• **WHAT TO PRODUCE**
Take the entries below and retype them word for word, excluding the images.

=-=-=-=-=

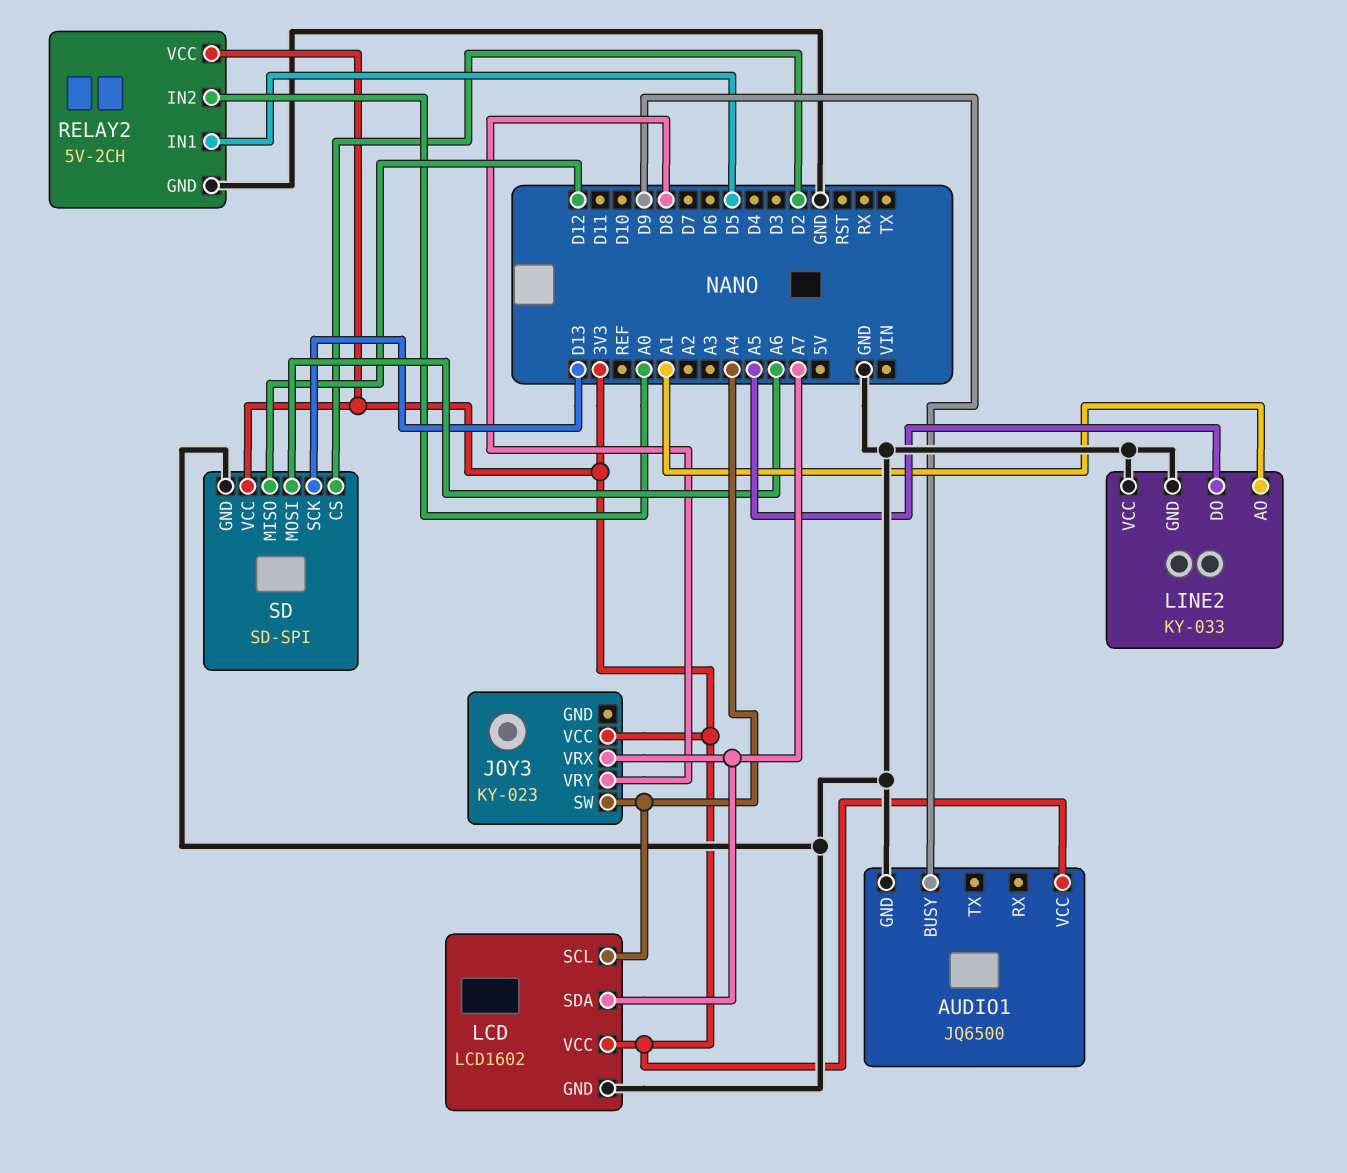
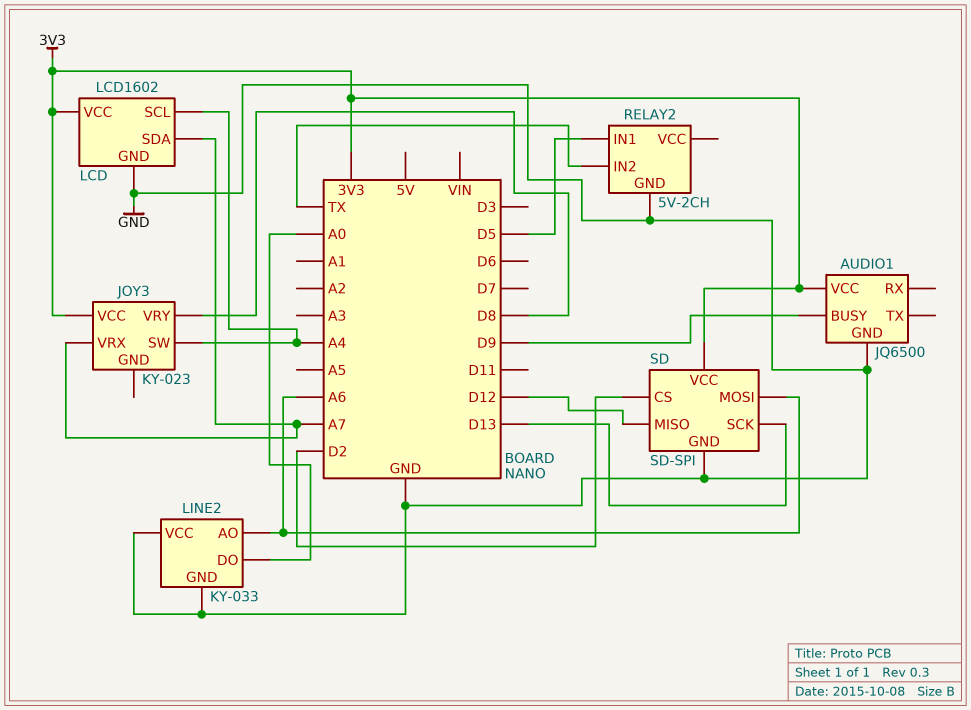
LINE2 pin AO: A1 -> A6
LINE2 pin DO: A5 -> A0
RELAY2 pin IN2: A0 -> TX
RELAY2 pin VCC: 3V3 -> none

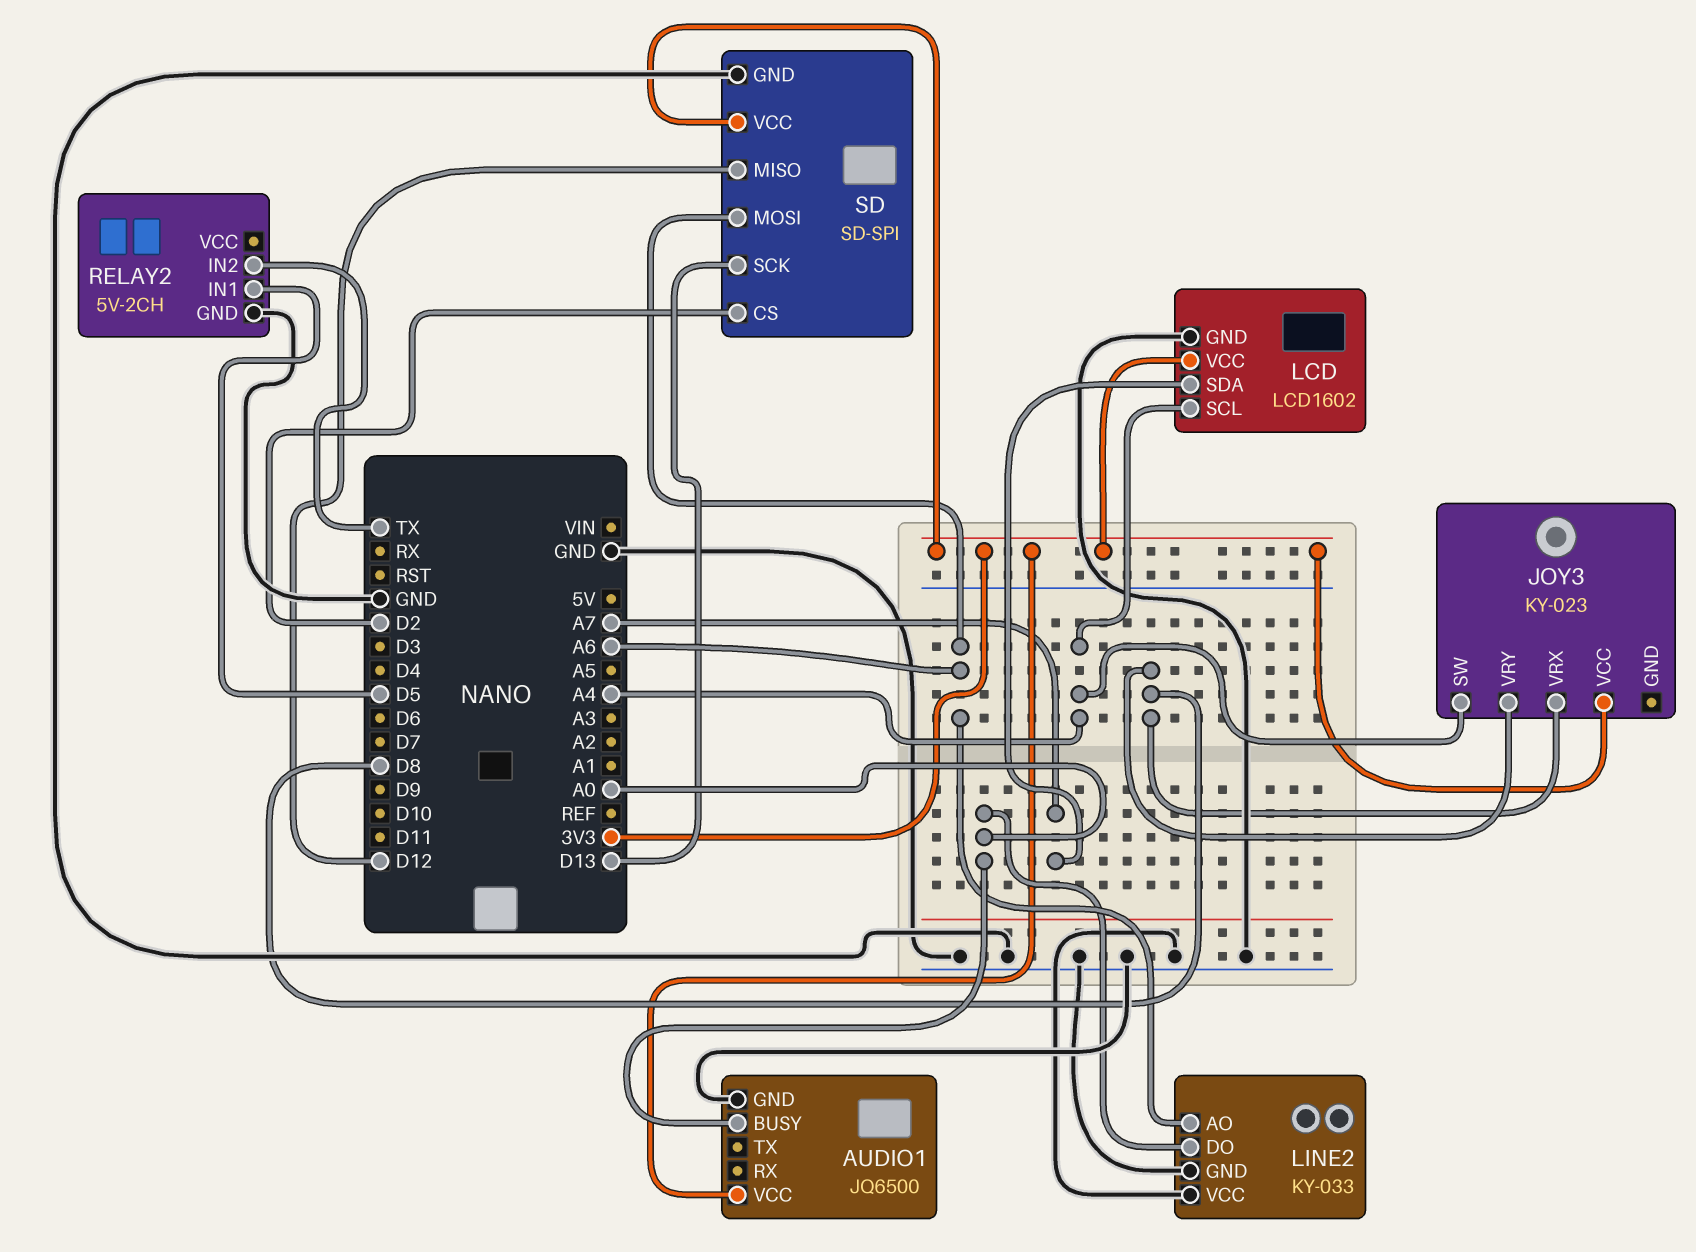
AUDIO1 pin BUSY: D9 -> A0
JOY3 pin VRX: A7 -> D8

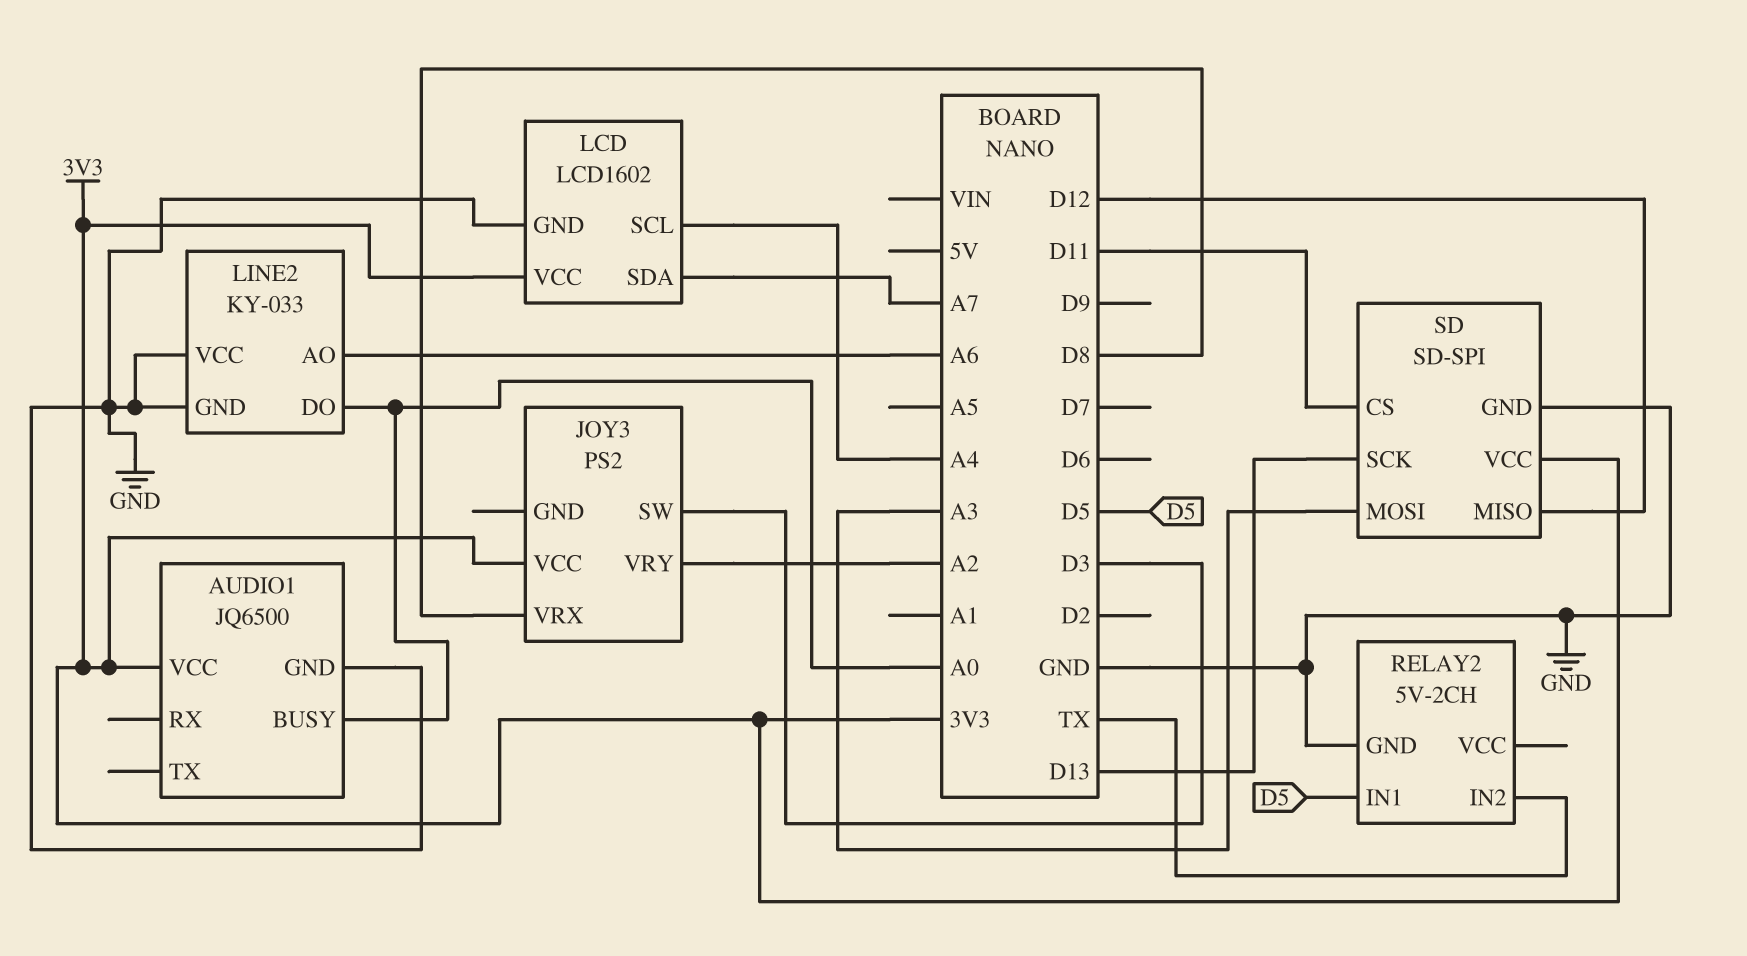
JOY3: KY-023 -> PS2
JOY3 pin SW: A4 -> D3
JOY3 pin VRY: D8 -> A2
SD pin CS: D2 -> D11
SD pin MOSI: A6 -> A3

=-=-=-=-=

• **OUTPUT OF THE TASK**
LINE2 pin AO: A1 -> A6
LINE2 pin DO: A5 -> A0
RELAY2 pin IN2: A0 -> TX
RELAY2 pin VCC: 3V3 -> none

AUDIO1 pin BUSY: D9 -> A0
JOY3 pin VRX: A7 -> D8

JOY3: KY-023 -> PS2
JOY3 pin SW: A4 -> D3
JOY3 pin VRY: D8 -> A2
SD pin CS: D2 -> D11
SD pin MOSI: A6 -> A3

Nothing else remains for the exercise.